If pictures are present, leave them out, and copy the data word for word.

Top of INFORMATION SUPPLIED

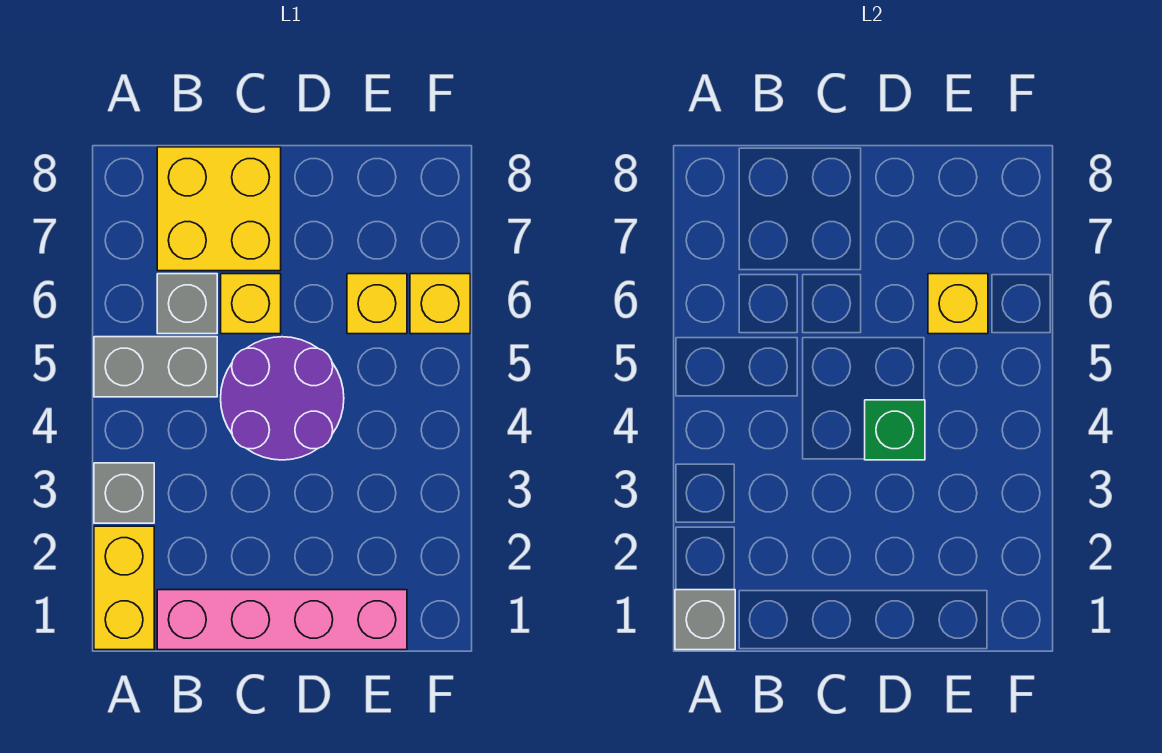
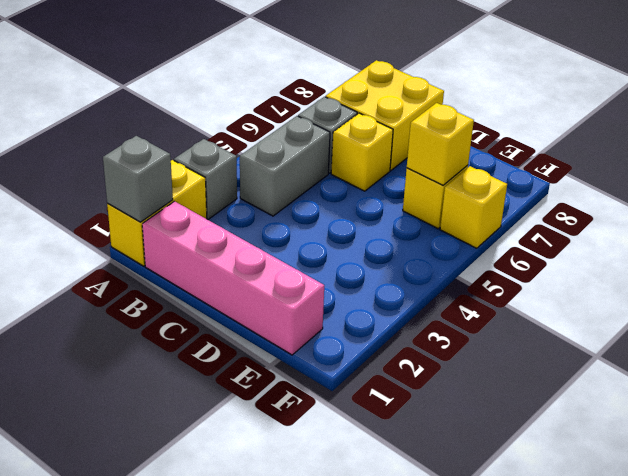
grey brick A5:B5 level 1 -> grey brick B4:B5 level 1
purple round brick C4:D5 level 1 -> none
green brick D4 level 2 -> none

Bottom of INFORMATION SUPPLIED

**TASK ANSWER**.
grey brick A5:B5 level 1 -> grey brick B4:B5 level 1
purple round brick C4:D5 level 1 -> none
green brick D4 level 2 -> none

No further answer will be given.